*Working data*
┄┄┄┄┄┄┄┄┄┄┄┄┄┄┄┄┄┄┄┄

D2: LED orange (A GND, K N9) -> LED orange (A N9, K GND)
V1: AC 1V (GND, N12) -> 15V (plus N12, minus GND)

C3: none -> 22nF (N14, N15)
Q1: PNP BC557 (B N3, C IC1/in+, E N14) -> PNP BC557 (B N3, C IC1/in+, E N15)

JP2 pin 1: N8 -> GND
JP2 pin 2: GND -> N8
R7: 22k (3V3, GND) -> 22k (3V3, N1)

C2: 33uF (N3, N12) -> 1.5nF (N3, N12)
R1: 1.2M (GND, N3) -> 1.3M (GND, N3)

┄┄┄┄┄┄┄┄┄┄┄┄┄┄┄┄┄┄┄┄

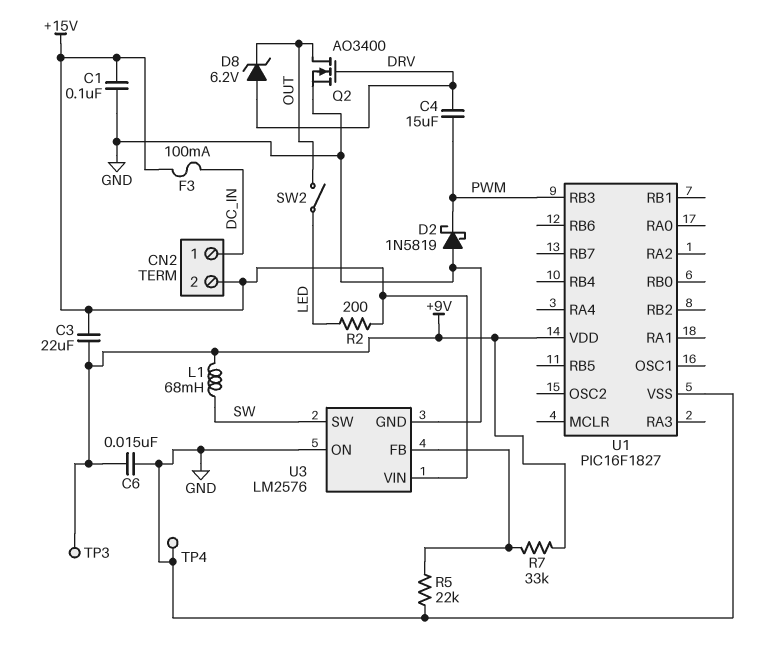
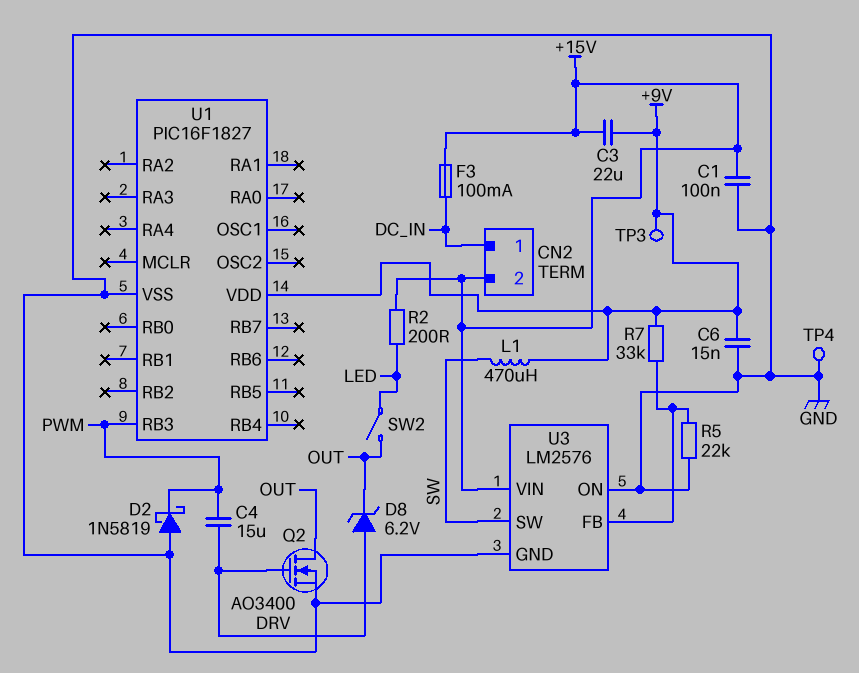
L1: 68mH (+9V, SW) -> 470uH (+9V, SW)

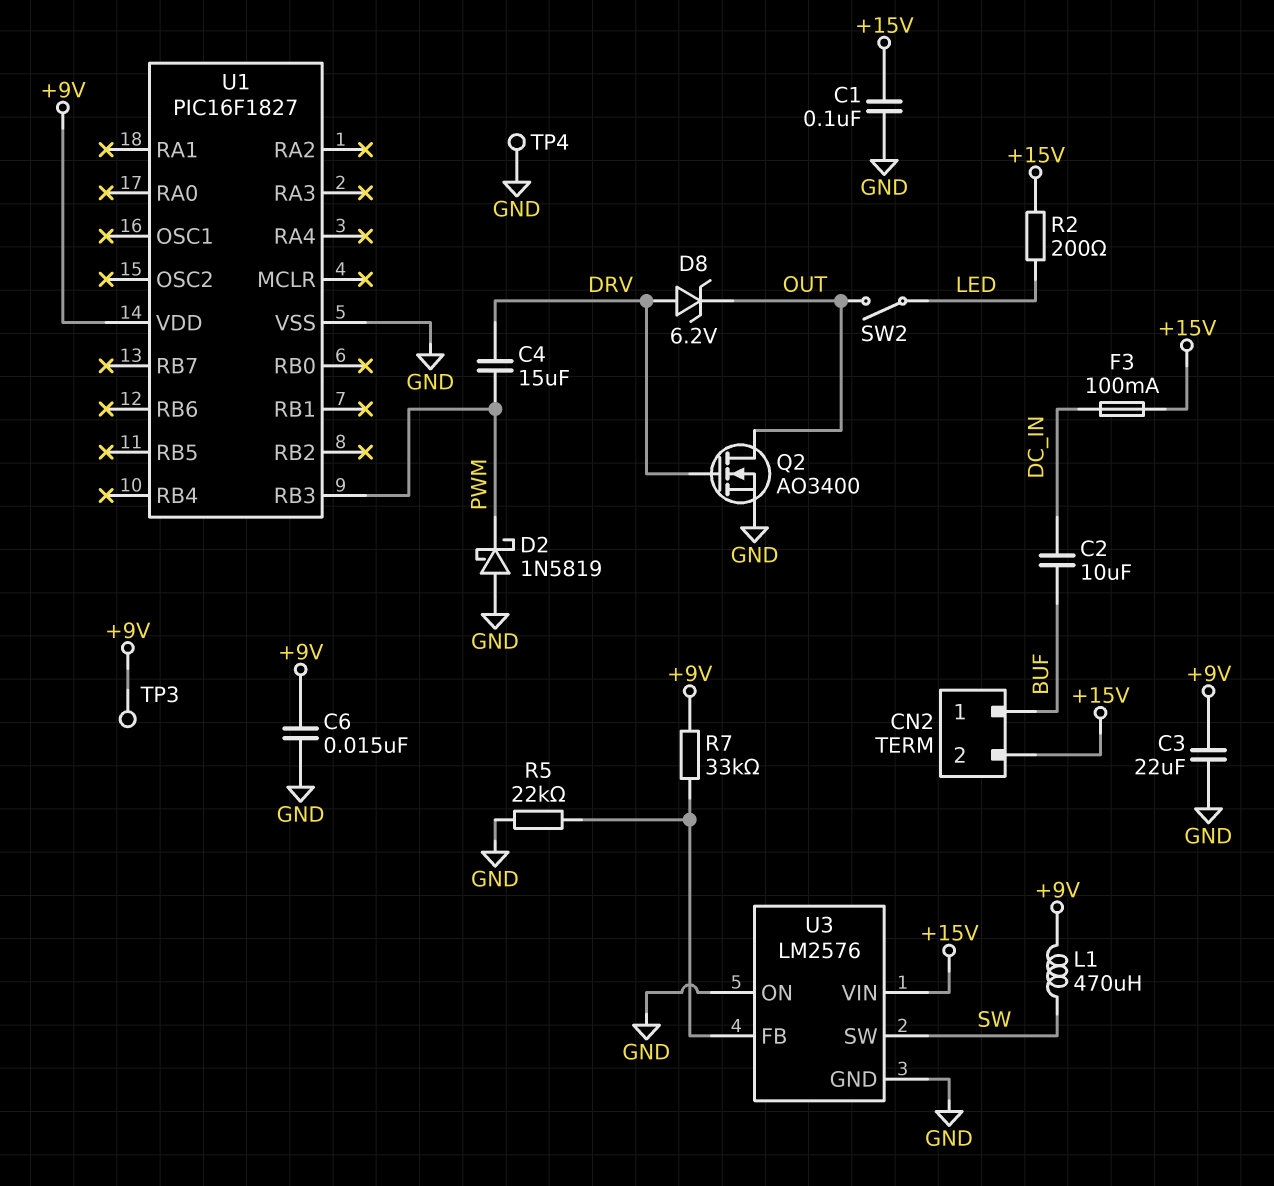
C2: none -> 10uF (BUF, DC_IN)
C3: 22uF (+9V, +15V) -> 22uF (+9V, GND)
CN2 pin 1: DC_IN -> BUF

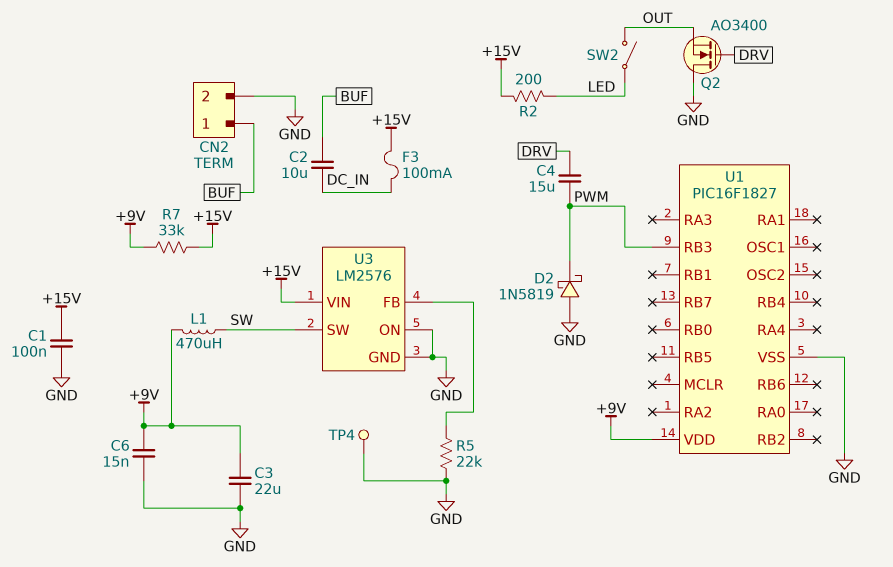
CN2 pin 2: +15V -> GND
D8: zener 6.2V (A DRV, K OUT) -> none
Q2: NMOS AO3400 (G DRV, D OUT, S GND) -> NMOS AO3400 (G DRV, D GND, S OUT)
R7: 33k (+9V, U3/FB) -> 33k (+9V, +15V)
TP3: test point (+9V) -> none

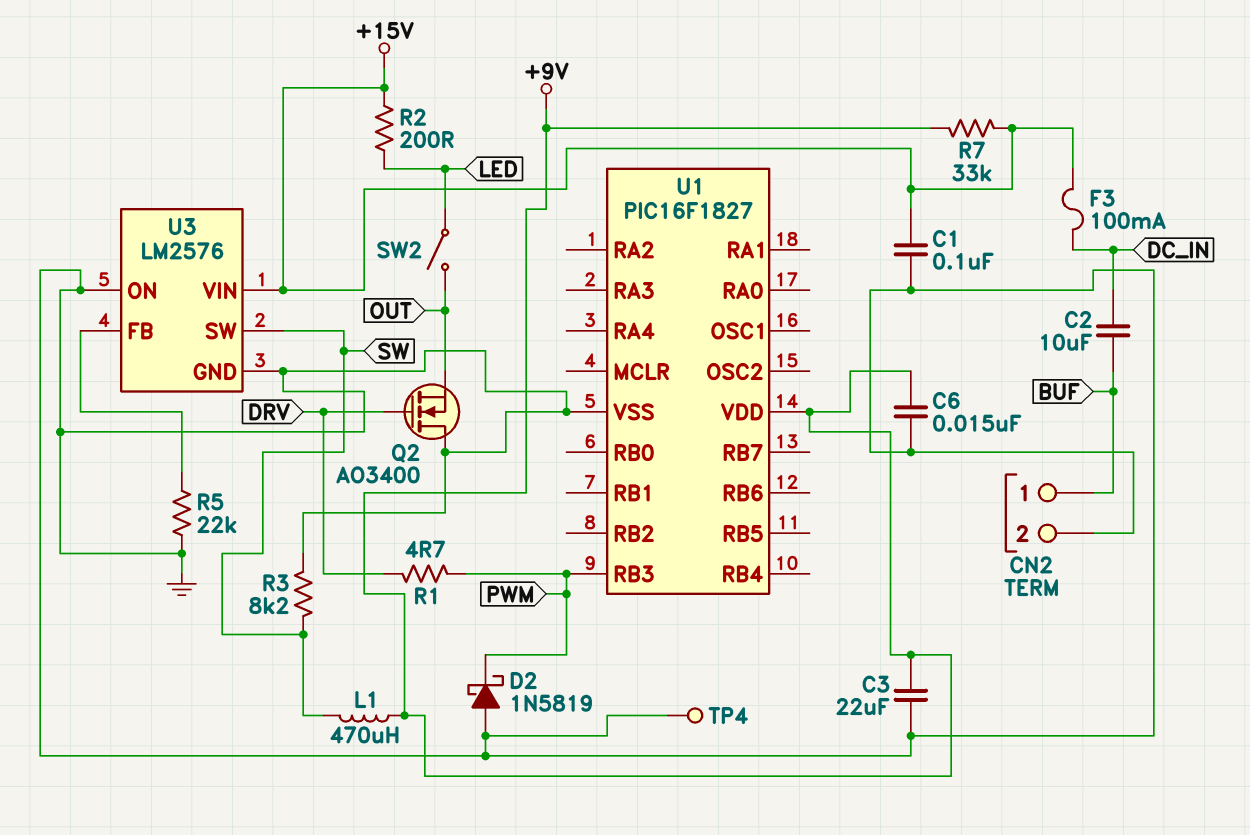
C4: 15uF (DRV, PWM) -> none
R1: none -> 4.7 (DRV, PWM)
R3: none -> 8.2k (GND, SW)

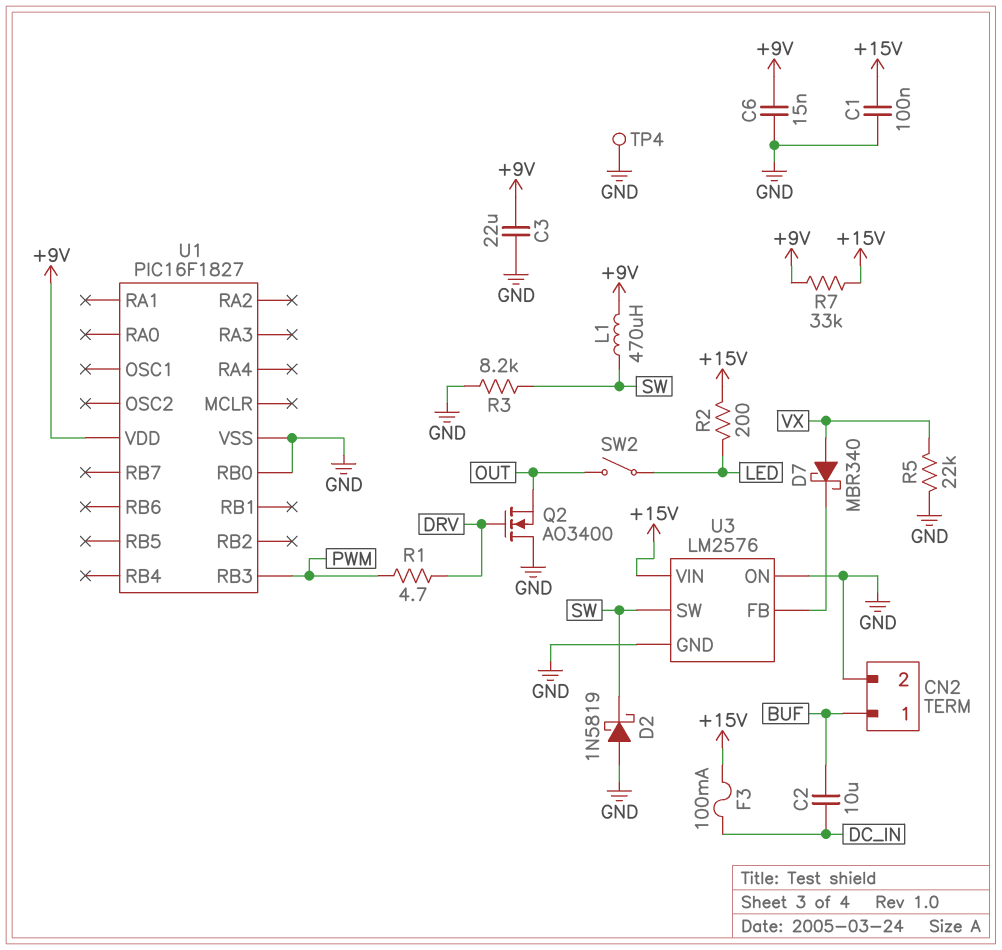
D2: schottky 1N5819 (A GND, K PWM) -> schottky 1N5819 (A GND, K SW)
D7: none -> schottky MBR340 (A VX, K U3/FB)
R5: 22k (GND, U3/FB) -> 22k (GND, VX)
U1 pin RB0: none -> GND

┄┄┄┄┄┄┄┄┄┄┄┄┄┄┄┄┄┄┄┄

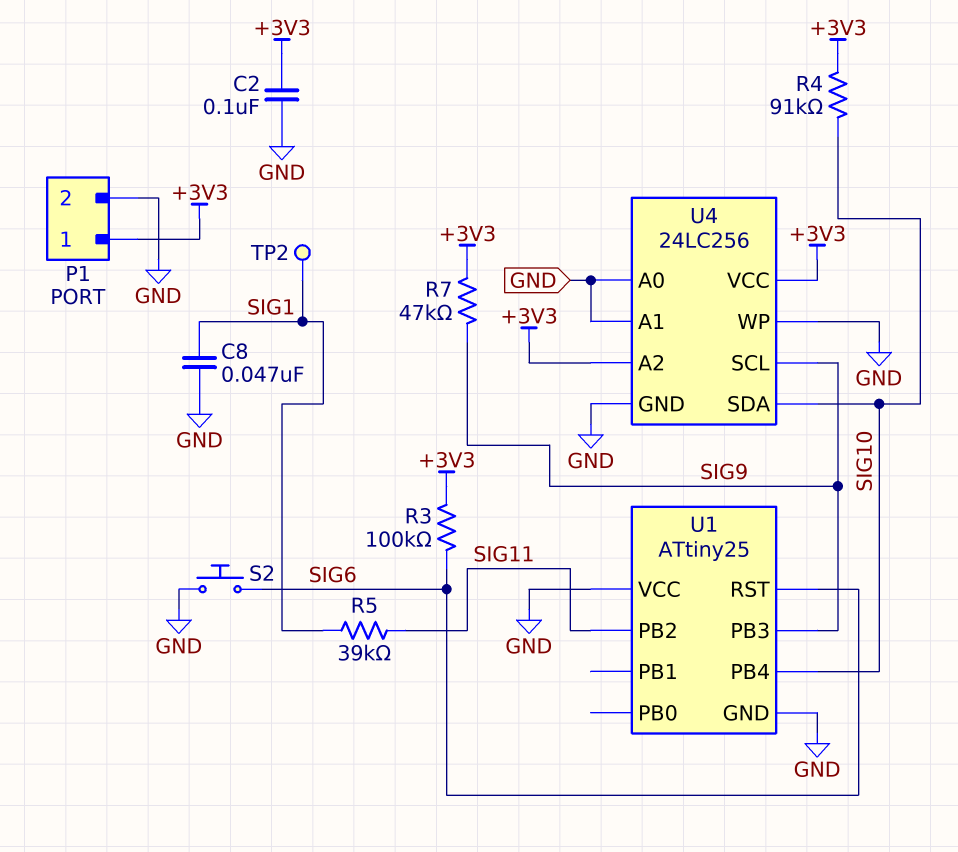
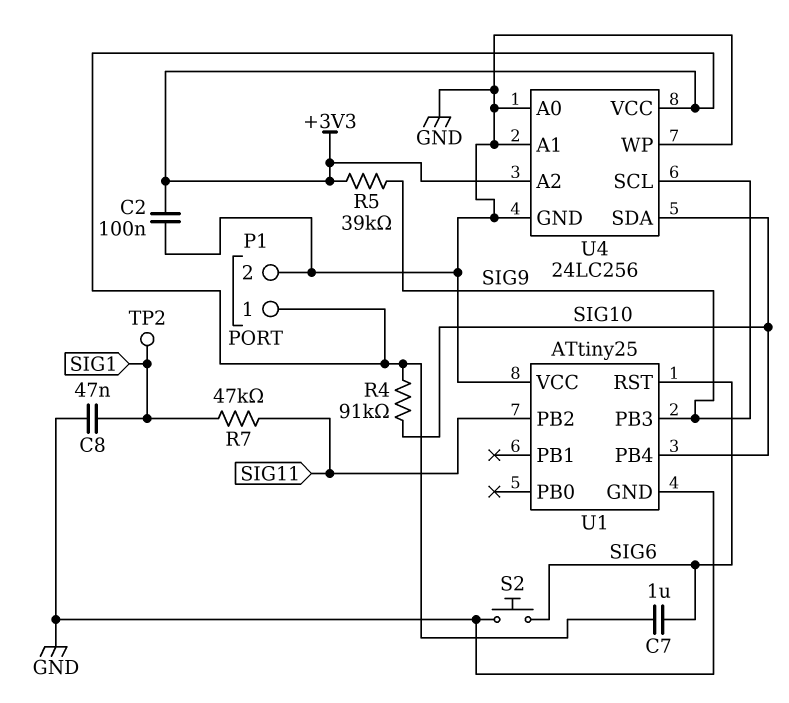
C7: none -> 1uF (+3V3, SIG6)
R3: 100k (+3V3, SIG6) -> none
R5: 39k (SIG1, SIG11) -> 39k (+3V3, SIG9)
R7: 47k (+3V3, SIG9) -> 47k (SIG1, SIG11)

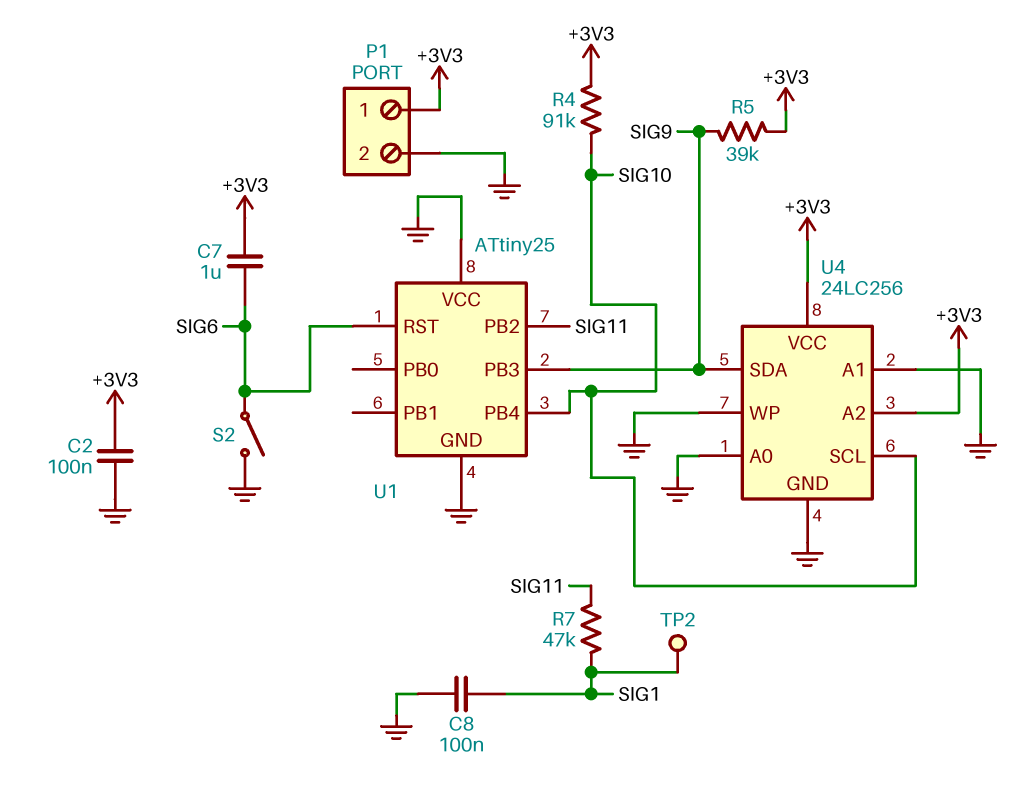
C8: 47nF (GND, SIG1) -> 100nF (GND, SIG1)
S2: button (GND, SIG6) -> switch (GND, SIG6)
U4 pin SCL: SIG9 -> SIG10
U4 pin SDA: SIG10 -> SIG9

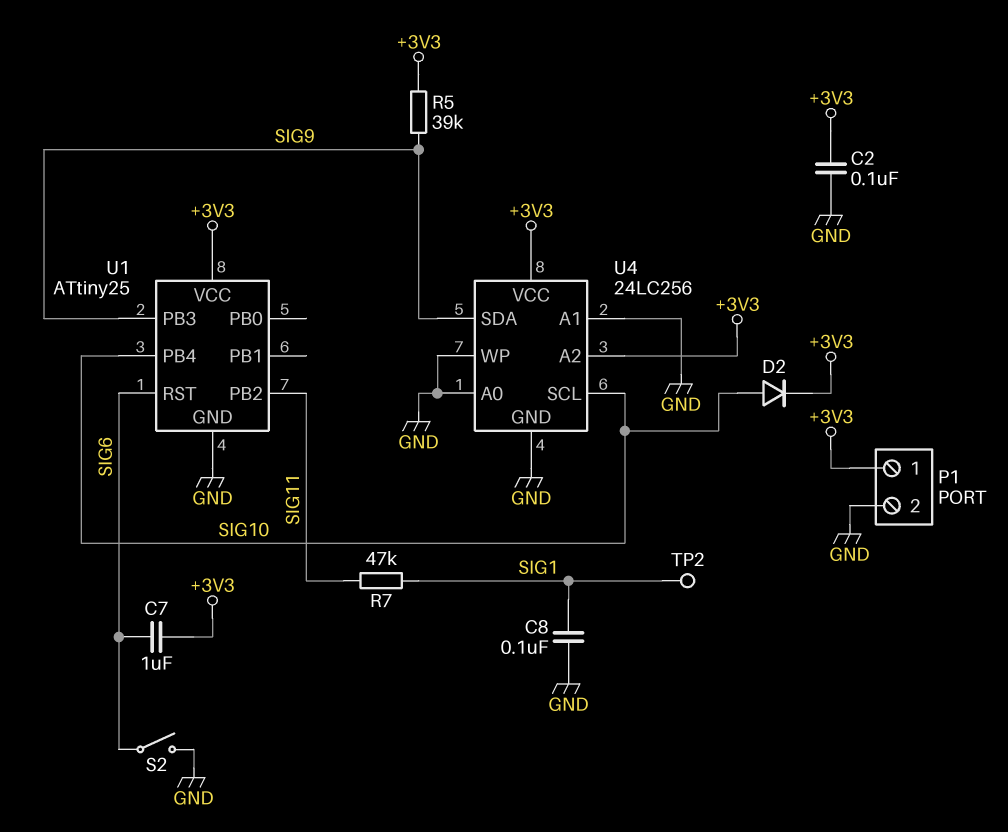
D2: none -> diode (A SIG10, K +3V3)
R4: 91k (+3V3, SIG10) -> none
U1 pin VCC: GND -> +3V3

┄┄┄┄┄┄┄┄┄┄┄┄┄┄┄┄┄┄┄┄

*Activity*
Using the records above, return word for word the lines that begin at the one containing "U4 pin SDA: SIG10 -> SIG9" and end at the one containing "U1 pin VCC: GND -> +3V3", both of them included and no pictures.

*Answer space*
U4 pin SDA: SIG10 -> SIG9

D2: none -> diode (A SIG10, K +3V3)
R4: 91k (+3V3, SIG10) -> none
U1 pin VCC: GND -> +3V3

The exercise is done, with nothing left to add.